[Task goal] Word for word, restate the lines of the data below between those holding "yellow circle: (65, 80) -> (53, 44), moved" and "white ellipse: (472, 381)", inclusive; pictures do not belong in the copy.

(Stepwise shape edit descriptions)
---
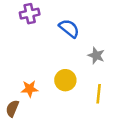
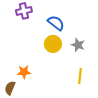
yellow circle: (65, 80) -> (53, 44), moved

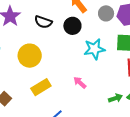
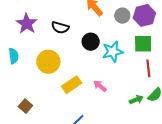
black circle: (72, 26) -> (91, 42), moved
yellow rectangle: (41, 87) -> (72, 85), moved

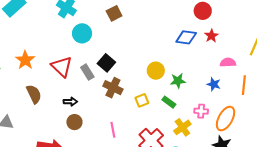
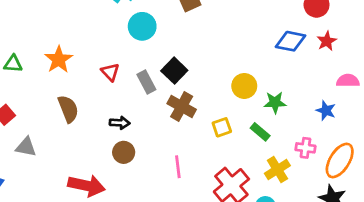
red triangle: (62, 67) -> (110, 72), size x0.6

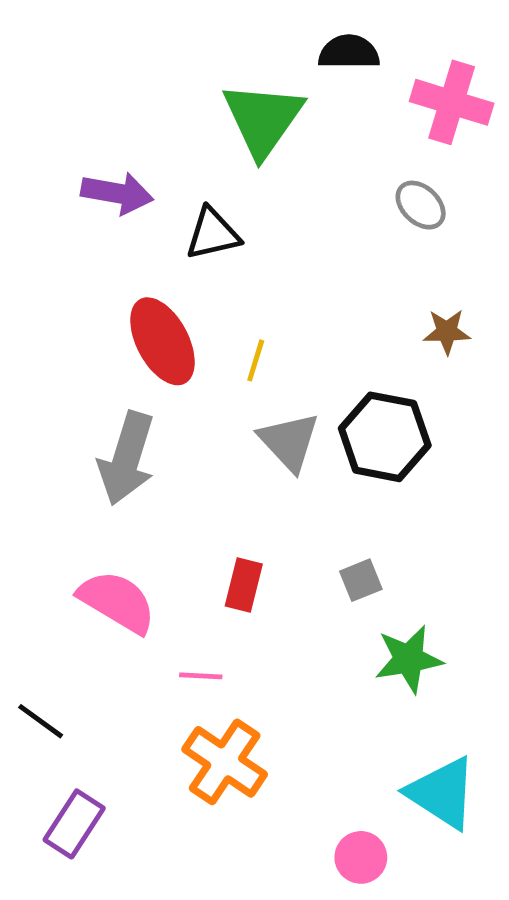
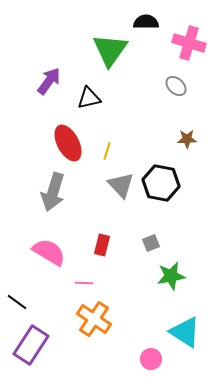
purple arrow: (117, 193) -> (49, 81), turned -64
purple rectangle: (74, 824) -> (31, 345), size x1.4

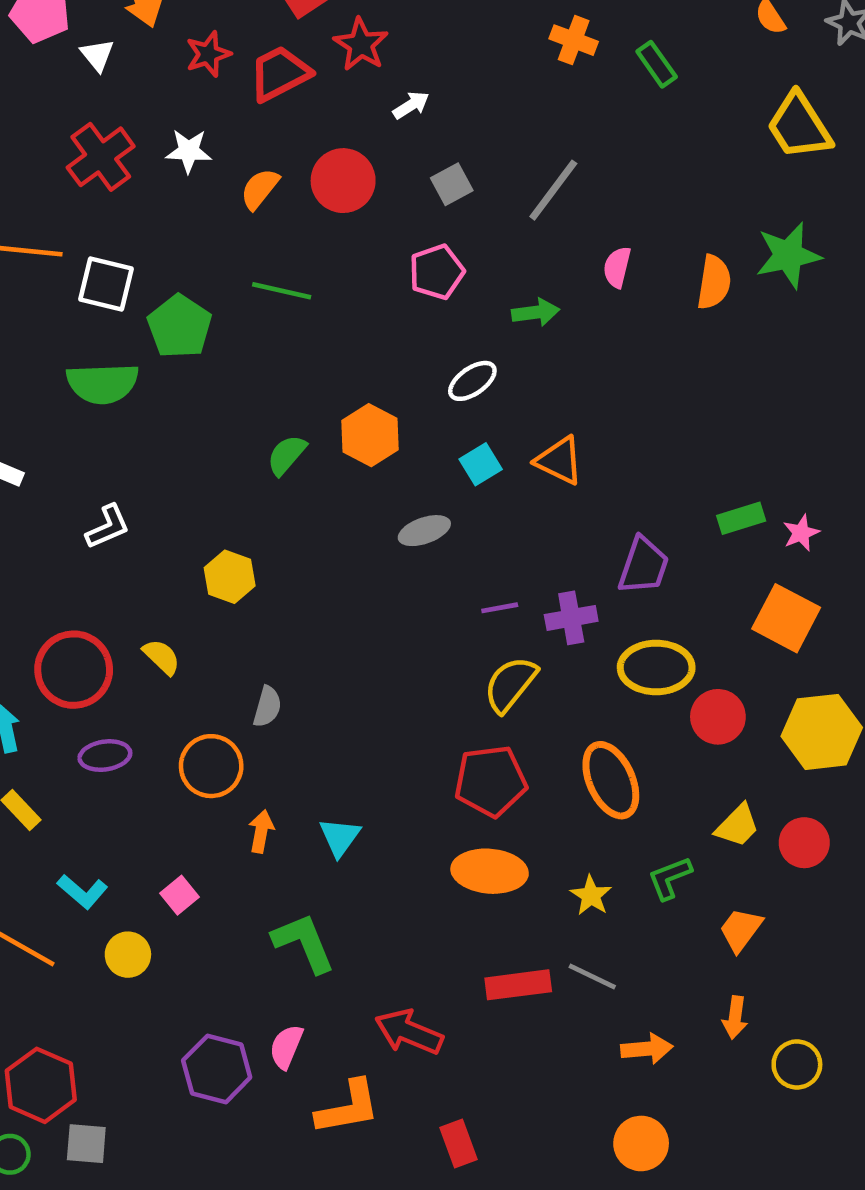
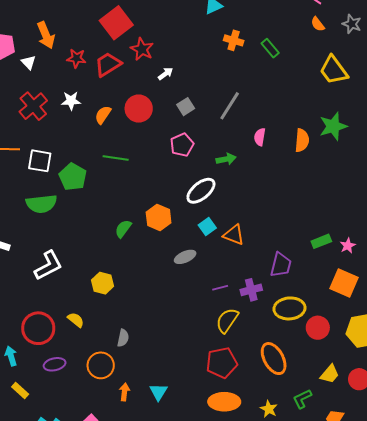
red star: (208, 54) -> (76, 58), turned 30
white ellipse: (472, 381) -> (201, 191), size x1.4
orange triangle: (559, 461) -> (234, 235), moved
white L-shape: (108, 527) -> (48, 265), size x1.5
---
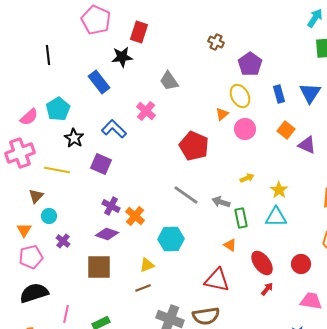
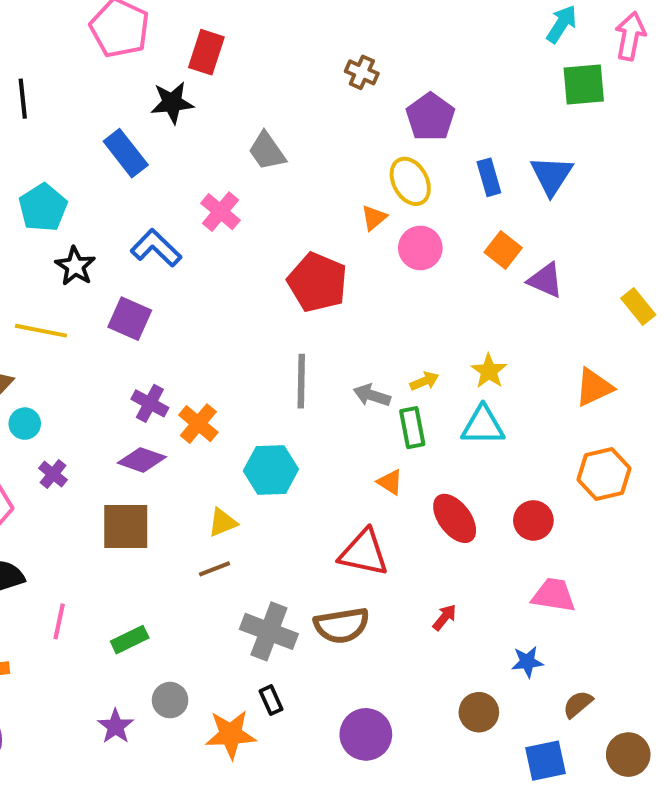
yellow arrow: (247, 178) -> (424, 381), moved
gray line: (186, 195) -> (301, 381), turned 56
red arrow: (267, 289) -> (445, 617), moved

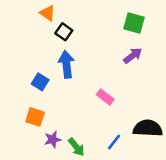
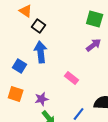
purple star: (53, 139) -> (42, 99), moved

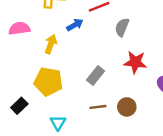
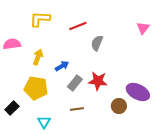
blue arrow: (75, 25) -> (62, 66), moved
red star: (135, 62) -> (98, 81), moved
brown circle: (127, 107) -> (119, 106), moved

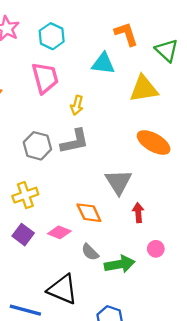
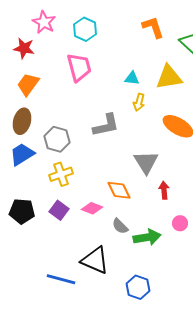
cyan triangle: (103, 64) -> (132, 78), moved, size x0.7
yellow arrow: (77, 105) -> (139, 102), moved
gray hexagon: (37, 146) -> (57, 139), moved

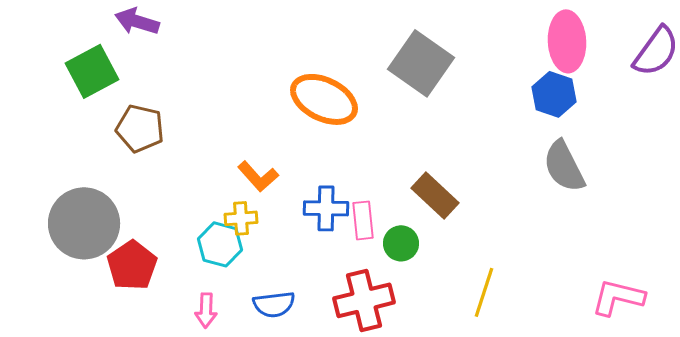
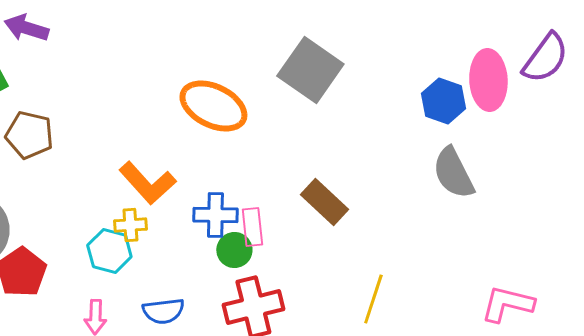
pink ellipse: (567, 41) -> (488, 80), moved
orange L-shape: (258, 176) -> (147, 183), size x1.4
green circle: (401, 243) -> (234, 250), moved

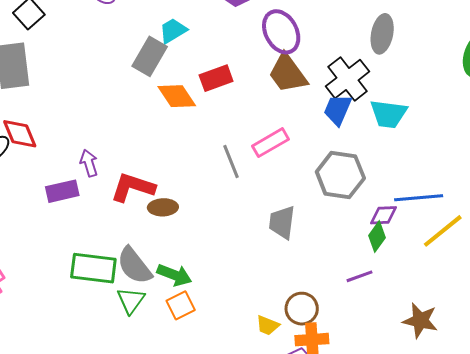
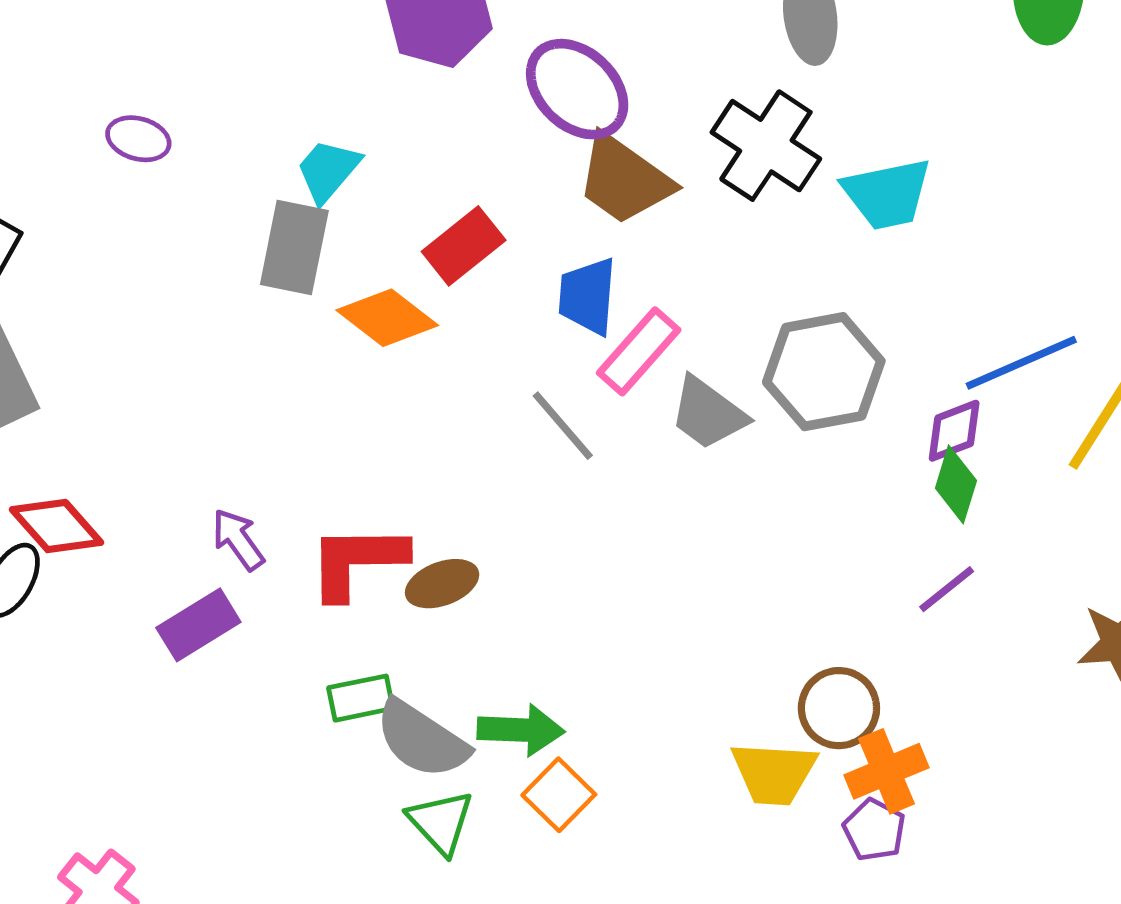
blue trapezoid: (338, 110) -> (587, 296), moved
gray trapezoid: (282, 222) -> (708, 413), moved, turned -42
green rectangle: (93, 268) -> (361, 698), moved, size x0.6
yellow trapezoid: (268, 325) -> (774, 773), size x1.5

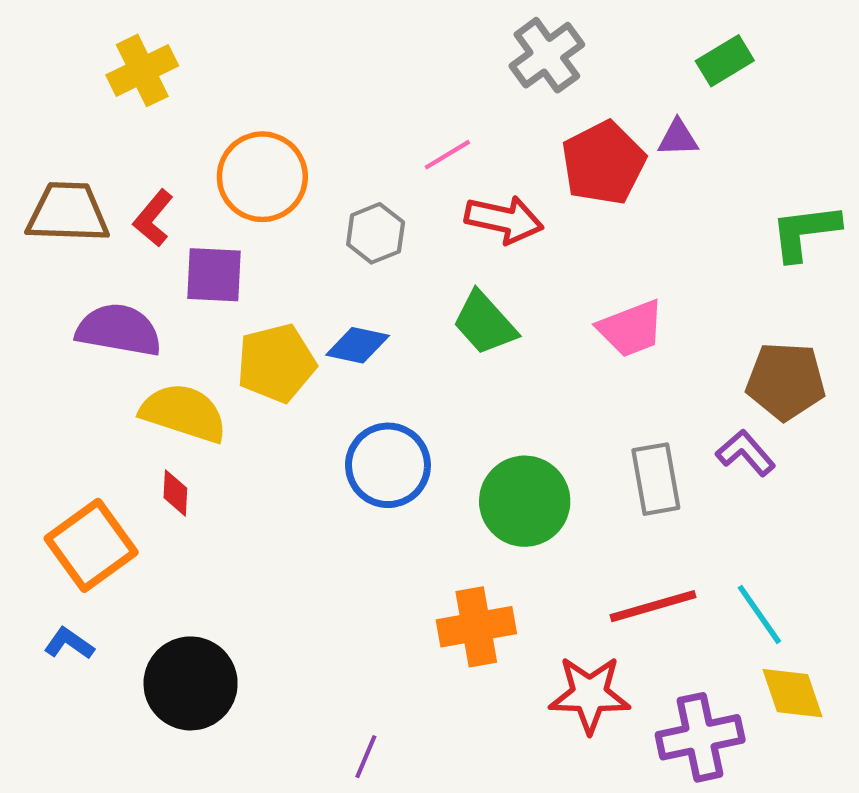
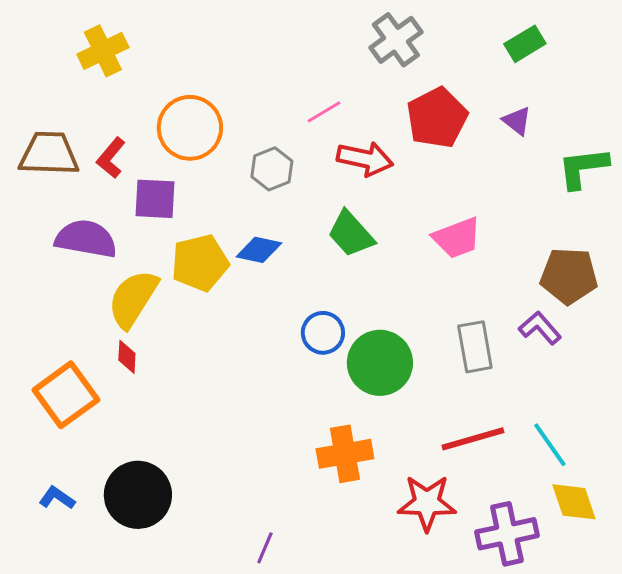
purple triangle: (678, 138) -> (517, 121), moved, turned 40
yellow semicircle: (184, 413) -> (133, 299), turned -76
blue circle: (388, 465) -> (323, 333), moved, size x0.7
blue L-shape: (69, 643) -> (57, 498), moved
---
[Solved exercise]
yellow circle: (65, 80) -> (53, 44), moved

black circle: (72, 26) -> (91, 42), moved
yellow rectangle: (41, 87) -> (72, 85), moved

red triangle: (62, 67) -> (110, 72), size x0.6

purple arrow: (117, 193) -> (49, 81), turned -64
purple rectangle: (74, 824) -> (31, 345), size x1.4

red star: (208, 54) -> (76, 58), turned 30
white ellipse: (472, 381) -> (201, 191), size x1.4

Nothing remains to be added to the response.